An exact transcription is needed, starting with the line that contains "turquoise cake: 2 -> 3" and ending with the last line of the records.
START MATERIAL TO PROCESS
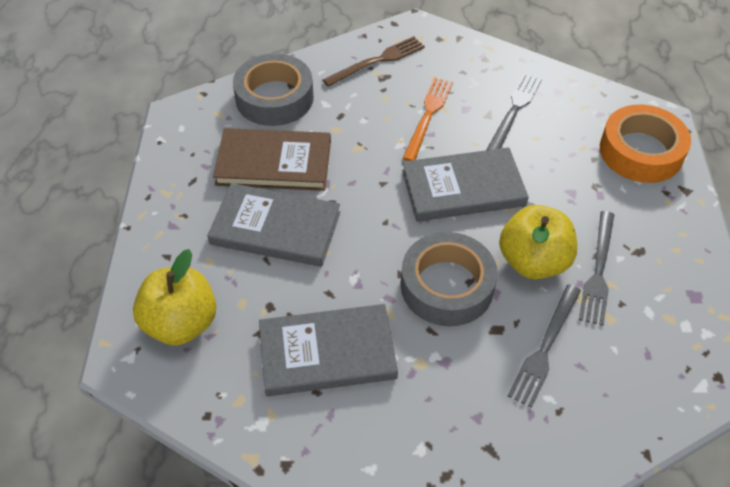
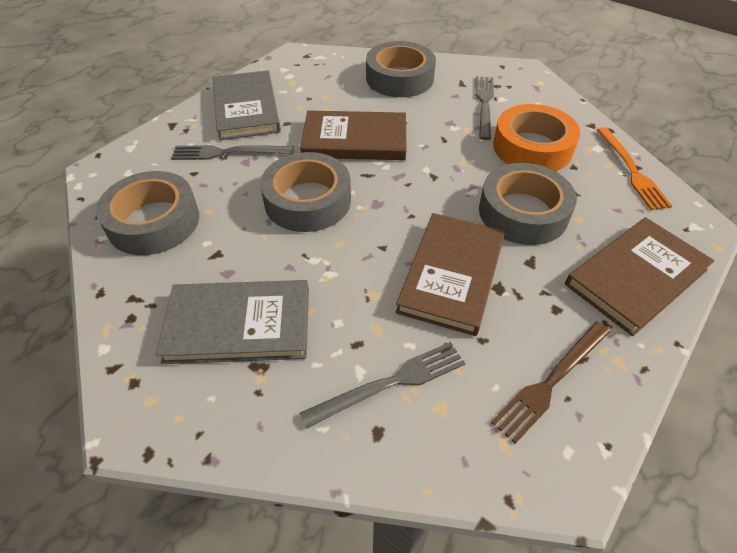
brown book: 1 -> 3
grey book: 3 -> 2
grey tape: 2 -> 4
yellow apple: 2 -> 0

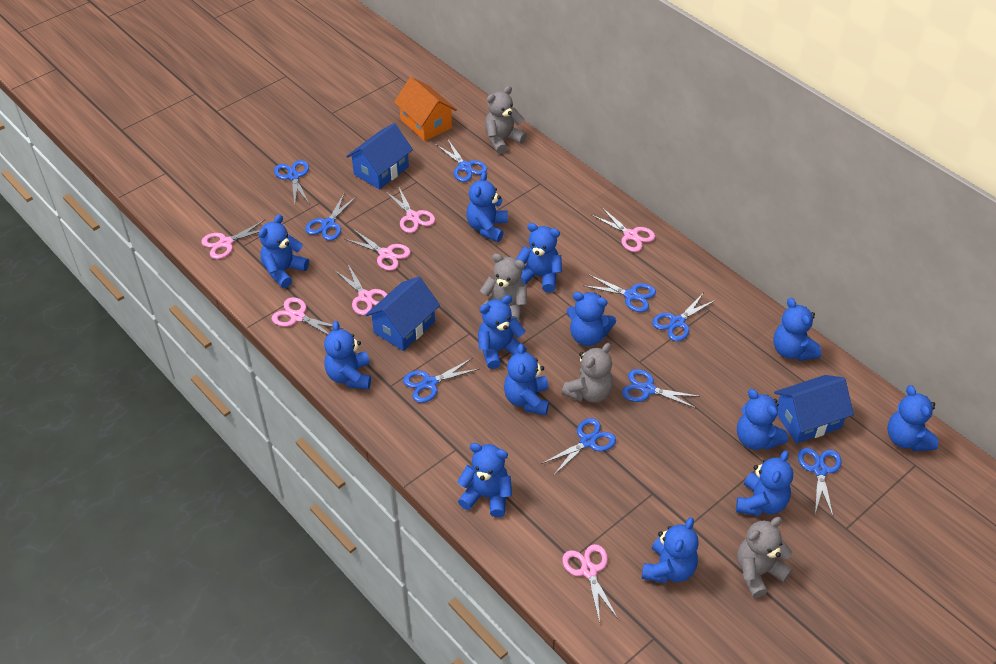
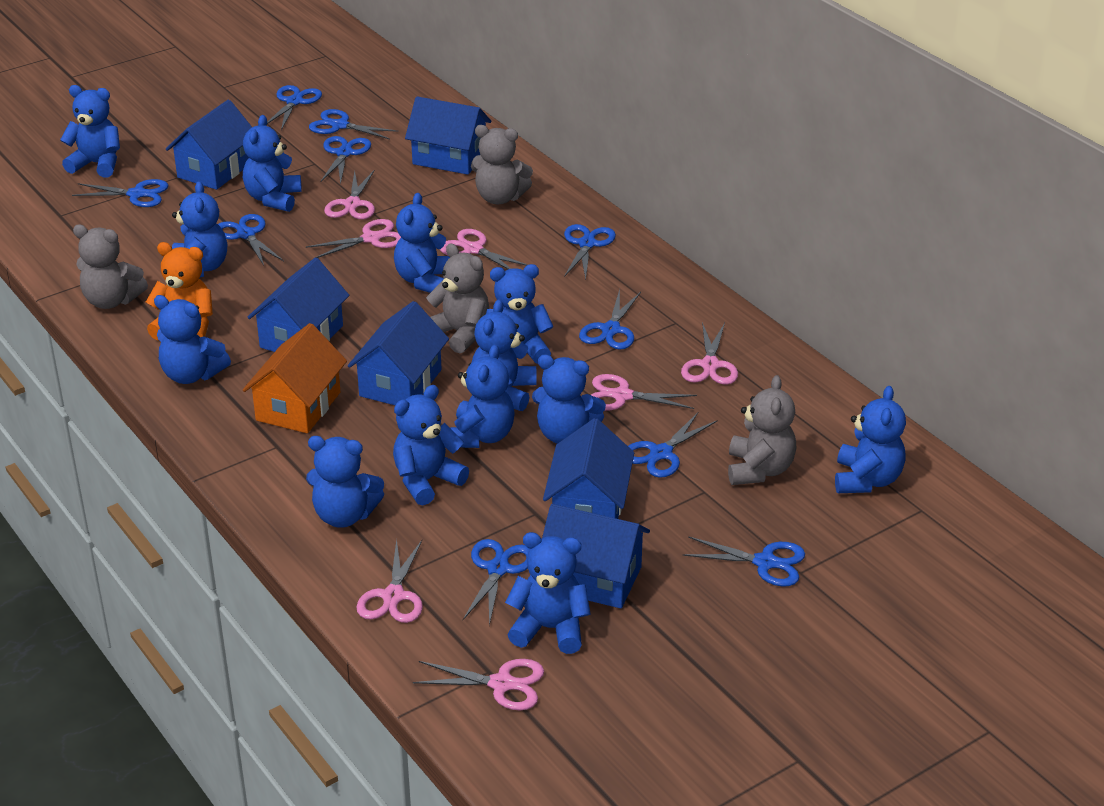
blue house: 3 -> 6
blue scissors: 9 -> 10
orange teddy bear: 0 -> 1

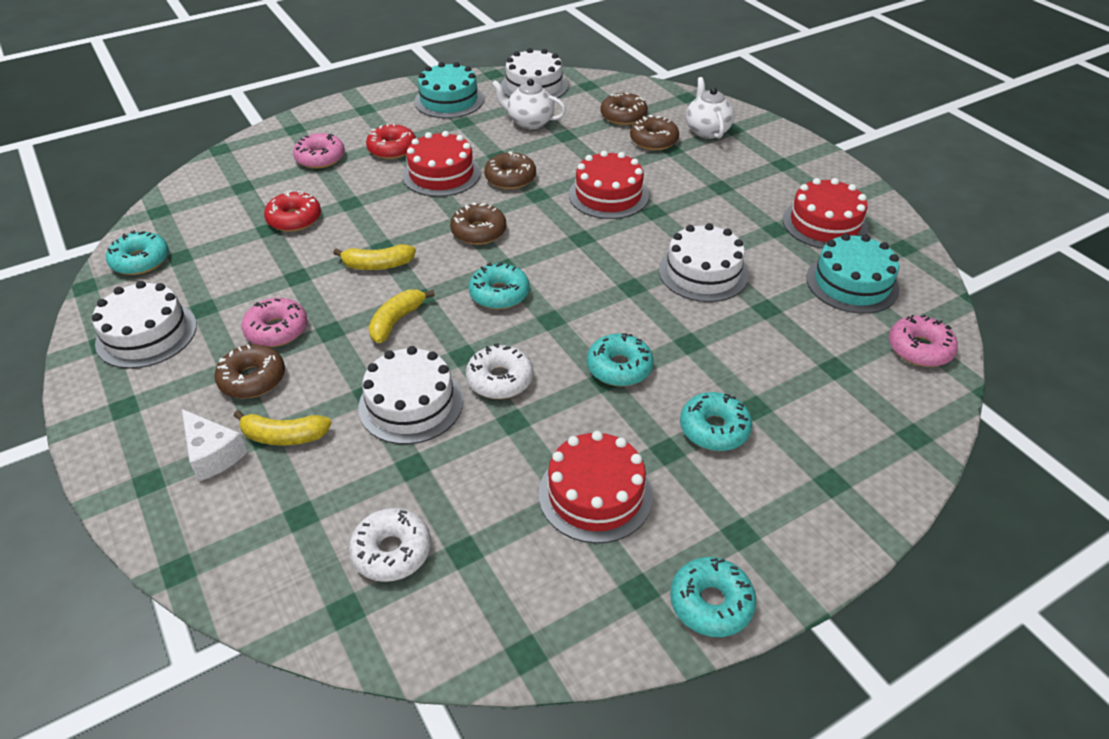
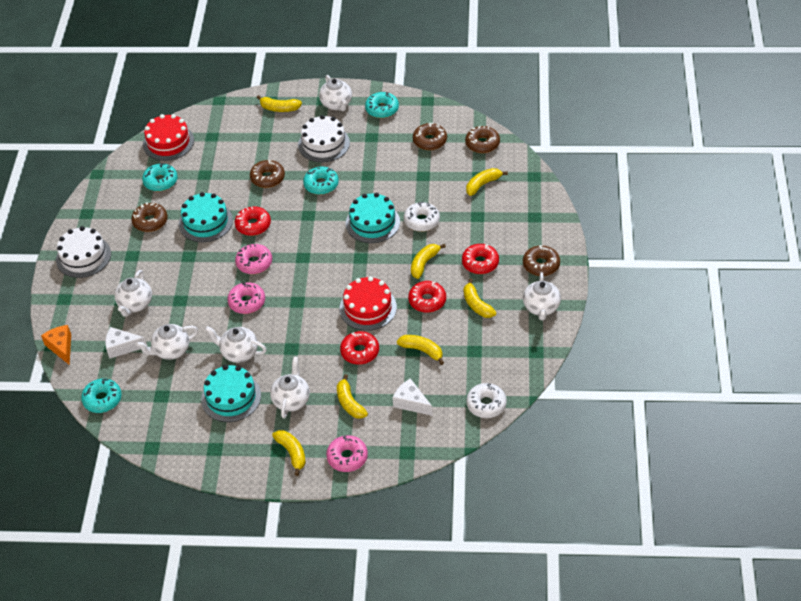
orange cheese: 0 -> 1
red cake: 4 -> 2
red donut: 2 -> 4
turquoise cake: 2 -> 3
turquoise donut: 5 -> 4
white cake: 4 -> 2
white cheese: 1 -> 2
white teapot: 2 -> 6
yellow banana: 3 -> 7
END MATERIAL TO PROCESS
**YOUR RESPONSE:**
turquoise cake: 2 -> 3
turquoise donut: 5 -> 4
white cake: 4 -> 2
white cheese: 1 -> 2
white teapot: 2 -> 6
yellow banana: 3 -> 7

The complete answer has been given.